▶ _The data_
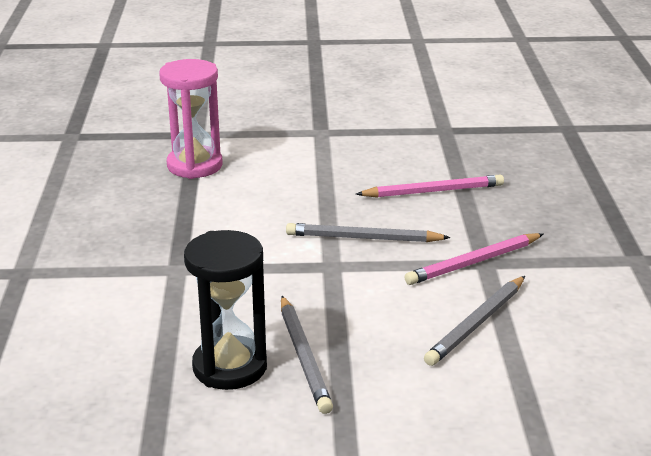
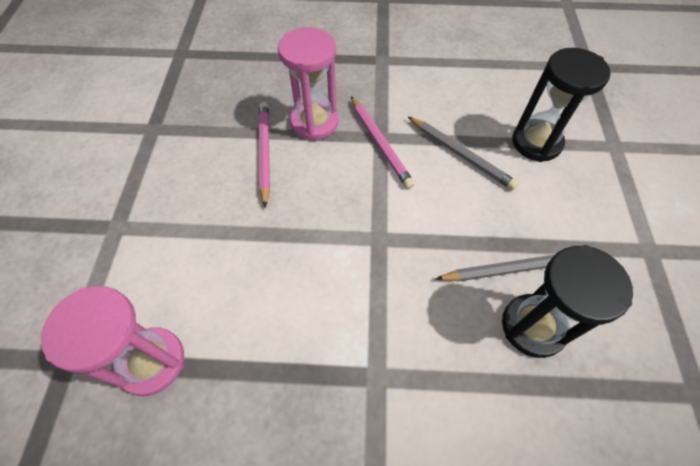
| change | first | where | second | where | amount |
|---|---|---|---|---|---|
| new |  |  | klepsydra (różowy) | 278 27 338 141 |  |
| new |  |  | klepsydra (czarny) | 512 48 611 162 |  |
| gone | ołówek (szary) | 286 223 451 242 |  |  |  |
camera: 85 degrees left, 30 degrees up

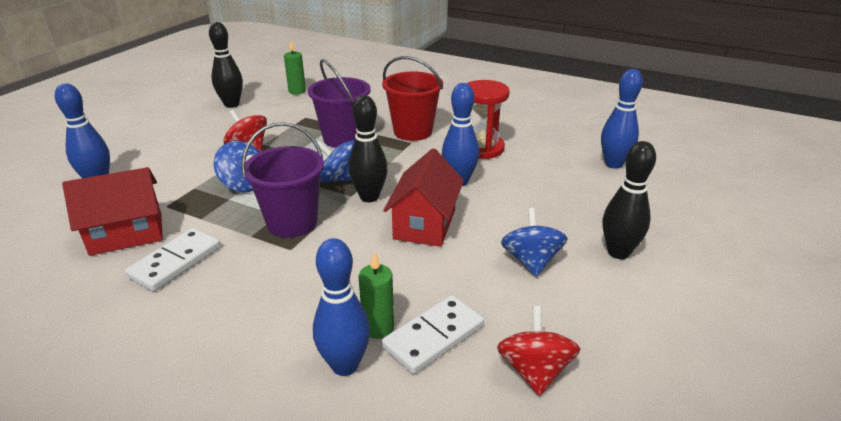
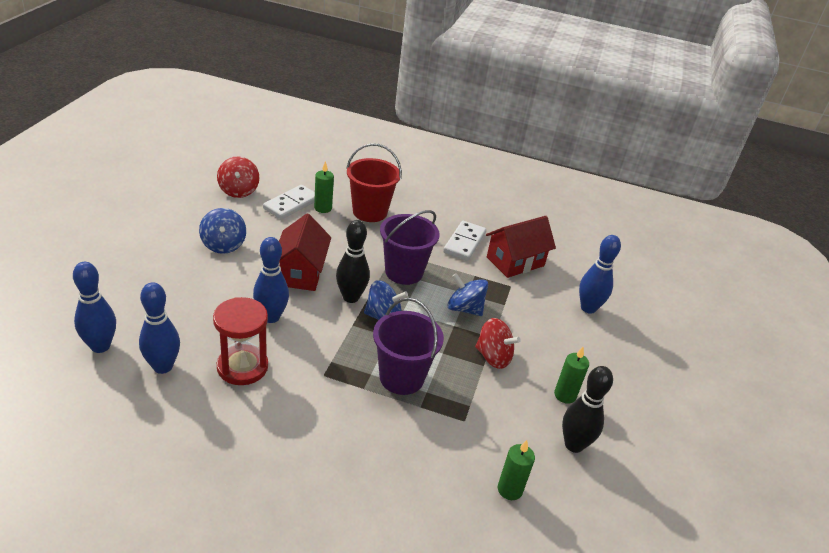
| change | first | where | second | where | amount |
|---|---|---|---|---|---|
| shifted | kręgiel (niebieski) | 313 238 370 376 |  | 139 282 180 374 |  |
| shifted | wiadro (czerwony) | 382 56 443 141 |  | 346 143 402 222 |  |
| new |  |  | świeca (zielony) | 554 347 589 404 |  |
| gone | kręgiel (czarny) | 603 141 656 259 |  |  |  |
camera: 165 degrees right, 5 degrees up

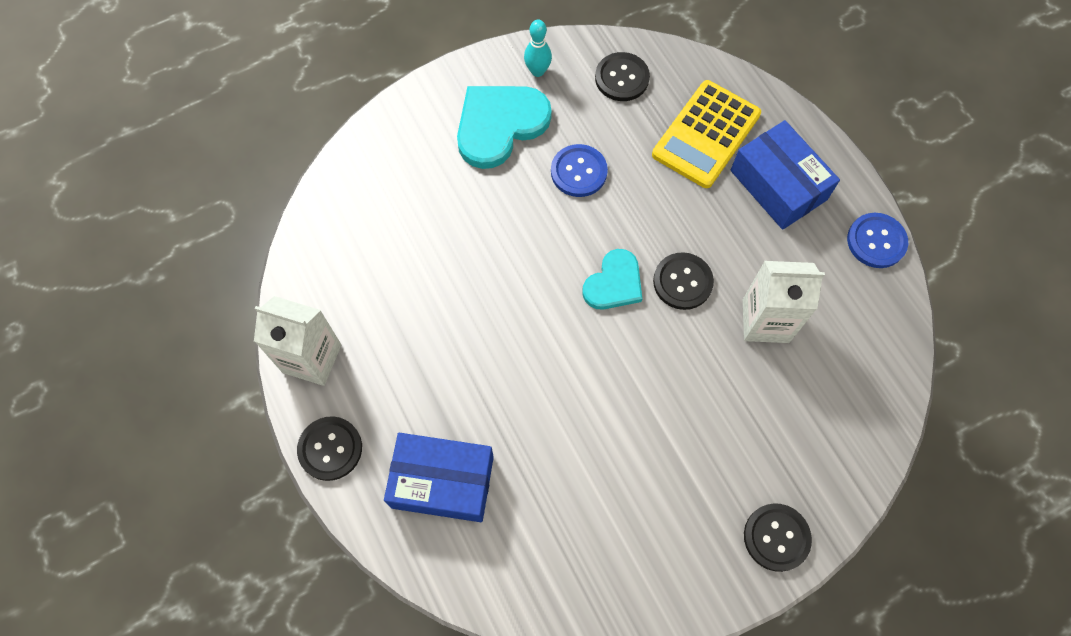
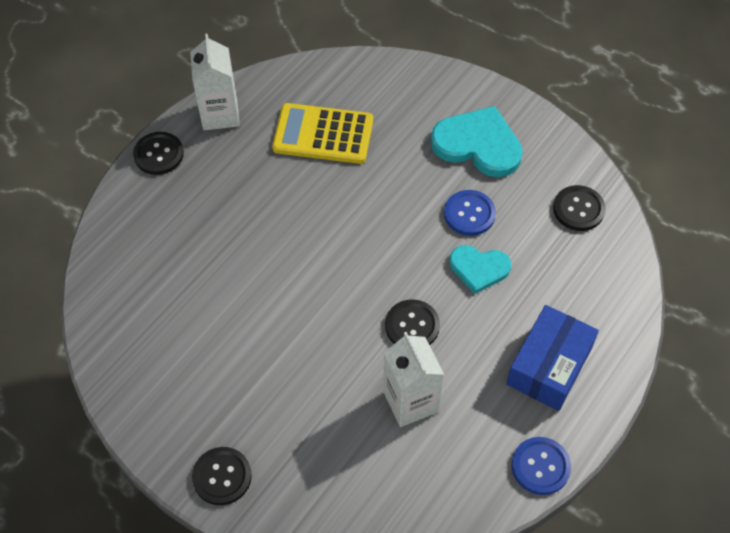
| change | first | where | second | where | amount |
|---|---|---|---|---|---|
| shifted | kalkulator (żółty) | 652 80 761 188 |  | 272 103 373 164 |  |
| shifted | serce (turkusowy) | 582 249 642 310 |  | 449 245 511 294 |  |
| gone | pudełko (niebieski) | 384 433 494 522 |  |  |  |
| gone | kręgiel (turkusowy) | 524 19 552 77 |  |  |  |
camera: 65 degrees right, 10 degrees down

▶ _Task description_
Find the line with "gone | ołówek" in the entries above. Set down exactly every line from it up to and including the line with "shifted | serce", images excluded.

▶ _Response to the exercise_
| gone | ołówek (szary) | 286 223 451 242 |  |  |  |
camera: 85 degrees left, 30 degrees up

| change | first | where | second | where | amount |
|---|---|---|---|---|---|
| shifted | kręgiel (niebieski) | 313 238 370 376 |  | 139 282 180 374 |  |
| shifted | wiadro (czerwony) | 382 56 443 141 |  | 346 143 402 222 |  |
| new |  |  | świeca (zielony) | 554 347 589 404 |  |
| gone | kręgiel (czarny) | 603 141 656 259 |  |  |  |
camera: 165 degrees right, 5 degrees up

| change | first | where | second | where | amount |
|---|---|---|---|---|---|
| shifted | kalkulator (żółty) | 652 80 761 188 |  | 272 103 373 164 |  |
| shifted | serce (turkusowy) | 582 249 642 310 |  | 449 245 511 294 |  |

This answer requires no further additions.